Goal of the exercise. What you give back should match the records word for word.

Task data.
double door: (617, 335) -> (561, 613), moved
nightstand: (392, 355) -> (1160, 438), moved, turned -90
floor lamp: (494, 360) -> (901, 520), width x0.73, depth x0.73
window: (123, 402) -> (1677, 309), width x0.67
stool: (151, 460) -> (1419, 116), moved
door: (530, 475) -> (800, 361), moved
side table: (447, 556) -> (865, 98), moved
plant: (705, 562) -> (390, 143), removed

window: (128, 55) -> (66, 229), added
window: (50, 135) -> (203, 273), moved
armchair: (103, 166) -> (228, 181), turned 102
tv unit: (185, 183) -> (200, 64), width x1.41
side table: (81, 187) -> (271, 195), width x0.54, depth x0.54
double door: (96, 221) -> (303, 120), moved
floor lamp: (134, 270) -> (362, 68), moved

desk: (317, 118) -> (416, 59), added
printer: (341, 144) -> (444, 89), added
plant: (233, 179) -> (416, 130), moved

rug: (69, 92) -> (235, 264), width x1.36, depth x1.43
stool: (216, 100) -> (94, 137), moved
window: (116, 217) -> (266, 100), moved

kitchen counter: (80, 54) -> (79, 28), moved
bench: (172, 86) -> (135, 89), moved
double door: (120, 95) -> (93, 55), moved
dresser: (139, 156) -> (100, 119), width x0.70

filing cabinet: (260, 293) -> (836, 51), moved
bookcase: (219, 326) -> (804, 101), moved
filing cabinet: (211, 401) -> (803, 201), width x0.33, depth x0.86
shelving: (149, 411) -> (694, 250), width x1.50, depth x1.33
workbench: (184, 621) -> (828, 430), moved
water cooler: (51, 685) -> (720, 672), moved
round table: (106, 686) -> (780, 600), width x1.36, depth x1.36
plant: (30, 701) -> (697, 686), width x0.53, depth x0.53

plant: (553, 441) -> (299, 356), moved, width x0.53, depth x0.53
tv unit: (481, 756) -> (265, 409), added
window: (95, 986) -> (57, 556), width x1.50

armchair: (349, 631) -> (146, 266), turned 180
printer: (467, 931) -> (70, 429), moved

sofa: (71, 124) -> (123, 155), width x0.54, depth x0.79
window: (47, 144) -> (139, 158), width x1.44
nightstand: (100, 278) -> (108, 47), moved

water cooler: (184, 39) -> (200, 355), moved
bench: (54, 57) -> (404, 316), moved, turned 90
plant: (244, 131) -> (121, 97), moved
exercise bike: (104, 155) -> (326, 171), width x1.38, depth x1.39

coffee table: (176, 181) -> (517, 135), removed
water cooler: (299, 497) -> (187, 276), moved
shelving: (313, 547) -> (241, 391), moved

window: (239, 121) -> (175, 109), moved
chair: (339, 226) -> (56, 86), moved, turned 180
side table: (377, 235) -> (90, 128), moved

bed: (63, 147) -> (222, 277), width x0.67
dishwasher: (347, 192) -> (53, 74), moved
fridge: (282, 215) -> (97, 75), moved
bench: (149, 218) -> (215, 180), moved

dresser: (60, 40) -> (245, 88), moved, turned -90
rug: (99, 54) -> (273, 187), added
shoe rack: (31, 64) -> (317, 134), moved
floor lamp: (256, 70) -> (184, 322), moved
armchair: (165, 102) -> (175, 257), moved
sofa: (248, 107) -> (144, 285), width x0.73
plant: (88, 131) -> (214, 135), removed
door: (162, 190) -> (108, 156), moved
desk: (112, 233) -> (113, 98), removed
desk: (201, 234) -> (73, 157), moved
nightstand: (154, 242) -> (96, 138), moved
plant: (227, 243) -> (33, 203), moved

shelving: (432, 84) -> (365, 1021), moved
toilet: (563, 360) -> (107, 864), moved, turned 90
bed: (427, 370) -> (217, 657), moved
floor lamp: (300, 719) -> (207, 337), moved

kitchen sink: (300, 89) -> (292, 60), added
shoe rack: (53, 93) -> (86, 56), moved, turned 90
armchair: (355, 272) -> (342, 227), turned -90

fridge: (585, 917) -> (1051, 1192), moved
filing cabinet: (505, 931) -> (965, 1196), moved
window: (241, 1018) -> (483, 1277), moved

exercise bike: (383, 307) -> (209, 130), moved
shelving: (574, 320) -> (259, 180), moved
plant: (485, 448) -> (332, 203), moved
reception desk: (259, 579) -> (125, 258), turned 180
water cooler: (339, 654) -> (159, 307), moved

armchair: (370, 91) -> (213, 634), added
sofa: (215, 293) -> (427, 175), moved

Answer to this exercise.
double door: (617, 335) -> (561, 613), moved
nightstand: (392, 355) -> (1160, 438), moved, turned -90
floor lamp: (494, 360) -> (901, 520), width x0.73, depth x0.73
window: (123, 402) -> (1677, 309), width x0.67
stool: (151, 460) -> (1419, 116), moved
door: (530, 475) -> (800, 361), moved
side table: (447, 556) -> (865, 98), moved
plant: (705, 562) -> (390, 143), removed

window: (128, 55) -> (66, 229), added
window: (50, 135) -> (203, 273), moved
armchair: (103, 166) -> (228, 181), turned 102
tv unit: (185, 183) -> (200, 64), width x1.41
side table: (81, 187) -> (271, 195), width x0.54, depth x0.54
double door: (96, 221) -> (303, 120), moved
floor lamp: (134, 270) -> (362, 68), moved

desk: (317, 118) -> (416, 59), added
printer: (341, 144) -> (444, 89), added
plant: (233, 179) -> (416, 130), moved

rug: (69, 92) -> (235, 264), width x1.36, depth x1.43
stool: (216, 100) -> (94, 137), moved
window: (116, 217) -> (266, 100), moved

kitchen counter: (80, 54) -> (79, 28), moved
bench: (172, 86) -> (135, 89), moved
double door: (120, 95) -> (93, 55), moved
dresser: (139, 156) -> (100, 119), width x0.70

filing cabinet: (260, 293) -> (836, 51), moved
bookcase: (219, 326) -> (804, 101), moved
filing cabinet: (211, 401) -> (803, 201), width x0.33, depth x0.86
shelving: (149, 411) -> (694, 250), width x1.50, depth x1.33
workbench: (184, 621) -> (828, 430), moved
water cooler: (51, 685) -> (720, 672), moved
round table: (106, 686) -> (780, 600), width x1.36, depth x1.36
plant: (30, 701) -> (697, 686), width x0.53, depth x0.53

plant: (553, 441) -> (299, 356), moved, width x0.53, depth x0.53
tv unit: (481, 756) -> (265, 409), added
window: (95, 986) -> (57, 556), width x1.50

armchair: (349, 631) -> (146, 266), turned 180
printer: (467, 931) -> (70, 429), moved

sofa: (71, 124) -> (123, 155), width x0.54, depth x0.79
window: (47, 144) -> (139, 158), width x1.44
nightstand: (100, 278) -> (108, 47), moved

water cooler: (184, 39) -> (200, 355), moved
bench: (54, 57) -> (404, 316), moved, turned 90
plant: (244, 131) -> (121, 97), moved
exercise bike: (104, 155) -> (326, 171), width x1.38, depth x1.39

coffee table: (176, 181) -> (517, 135), removed
water cooler: (299, 497) -> (187, 276), moved
shelving: (313, 547) -> (241, 391), moved

window: (239, 121) -> (175, 109), moved
chair: (339, 226) -> (56, 86), moved, turned 180
side table: (377, 235) -> (90, 128), moved

bed: (63, 147) -> (222, 277), width x0.67
dishwasher: (347, 192) -> (53, 74), moved
fridge: (282, 215) -> (97, 75), moved
bench: (149, 218) -> (215, 180), moved

dresser: (60, 40) -> (245, 88), moved, turned -90
rug: (99, 54) -> (273, 187), added
shoe rack: (31, 64) -> (317, 134), moved
floor lamp: (256, 70) -> (184, 322), moved
armchair: (165, 102) -> (175, 257), moved
sofa: (248, 107) -> (144, 285), width x0.73
plant: (88, 131) -> (214, 135), removed
door: (162, 190) -> (108, 156), moved
desk: (112, 233) -> (113, 98), removed
desk: (201, 234) -> (73, 157), moved
nightstand: (154, 242) -> (96, 138), moved
plant: (227, 243) -> (33, 203), moved

shelving: (432, 84) -> (365, 1021), moved
toilet: (563, 360) -> (107, 864), moved, turned 90
bed: (427, 370) -> (217, 657), moved
floor lamp: (300, 719) -> (207, 337), moved

kitchen sink: (300, 89) -> (292, 60), added
shoe rack: (53, 93) -> (86, 56), moved, turned 90
armchair: (355, 272) -> (342, 227), turned -90

fridge: (585, 917) -> (1051, 1192), moved
filing cabinet: (505, 931) -> (965, 1196), moved
window: (241, 1018) -> (483, 1277), moved

exercise bike: (383, 307) -> (209, 130), moved
shelving: (574, 320) -> (259, 180), moved
plant: (485, 448) -> (332, 203), moved
reception desk: (259, 579) -> (125, 258), turned 180
water cooler: (339, 654) -> (159, 307), moved

armchair: (370, 91) -> (213, 634), added
sofa: (215, 293) -> (427, 175), moved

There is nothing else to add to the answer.